== ASSIGNED TASK ==
Below is a listing; repeat exactly the lines from the one containing "camera: 45 degrees right, 10 degrees up" to the one containing "none -> white padlock [313,373,360,452]", both included.

== TASK INPUTS ==
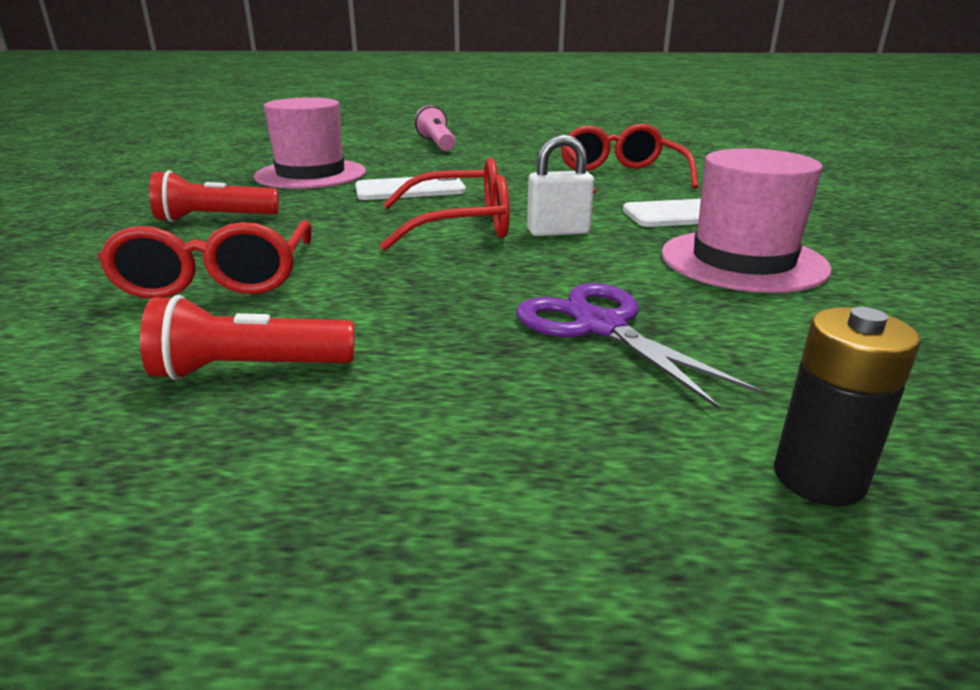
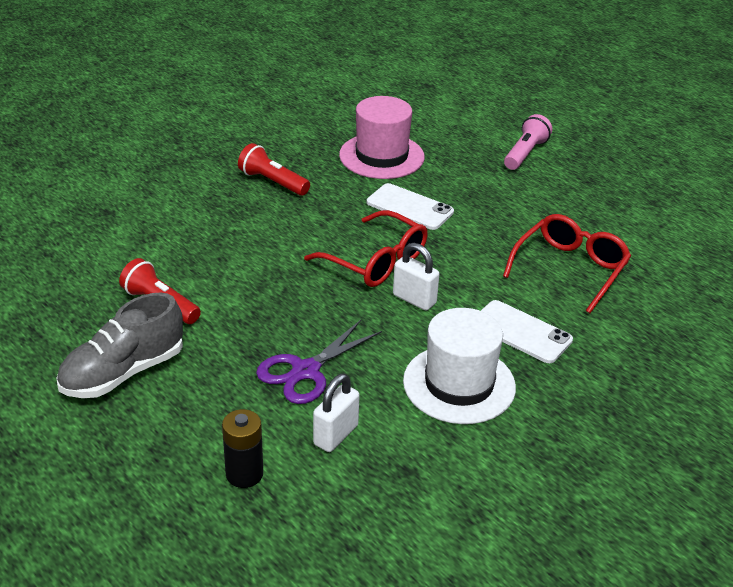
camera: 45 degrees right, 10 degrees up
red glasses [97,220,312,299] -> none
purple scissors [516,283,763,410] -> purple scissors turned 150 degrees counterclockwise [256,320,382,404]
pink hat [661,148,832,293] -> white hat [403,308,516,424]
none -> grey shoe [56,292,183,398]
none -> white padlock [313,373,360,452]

* * *

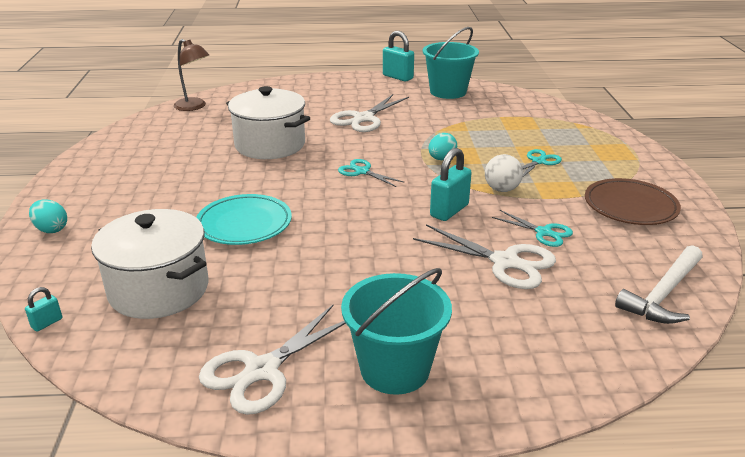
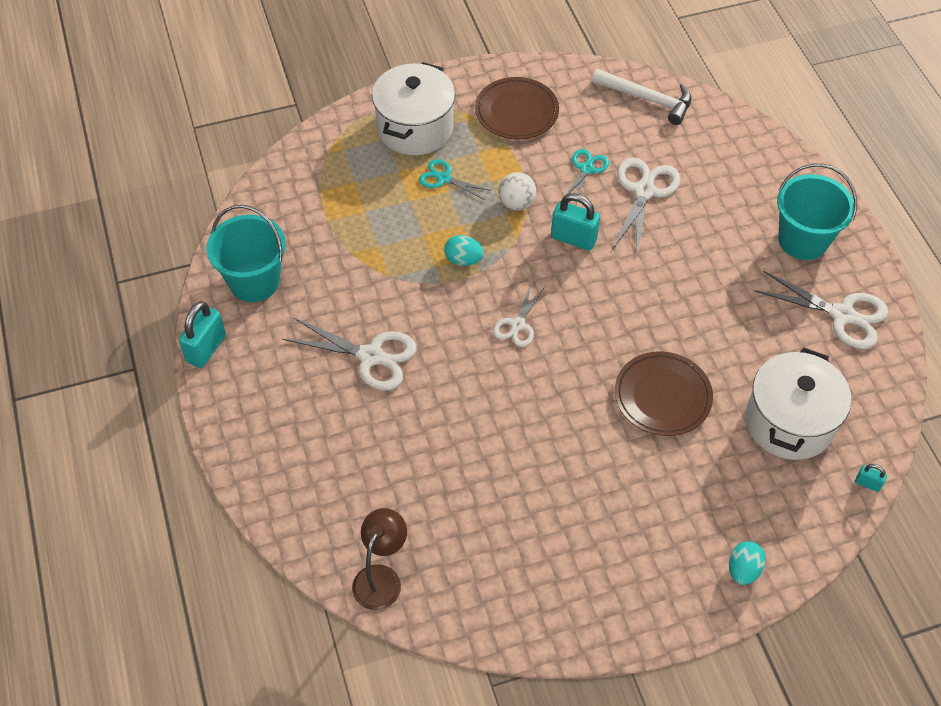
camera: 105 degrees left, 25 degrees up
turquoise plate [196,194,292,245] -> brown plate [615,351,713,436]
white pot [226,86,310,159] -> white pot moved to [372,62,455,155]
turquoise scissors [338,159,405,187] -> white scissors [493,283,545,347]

== EXERCISE OUTPUT ==
camera: 45 degrees right, 10 degrees up
red glasses [97,220,312,299] -> none
purple scissors [516,283,763,410] -> purple scissors turned 150 degrees counterclockwise [256,320,382,404]
pink hat [661,148,832,293] -> white hat [403,308,516,424]
none -> grey shoe [56,292,183,398]
none -> white padlock [313,373,360,452]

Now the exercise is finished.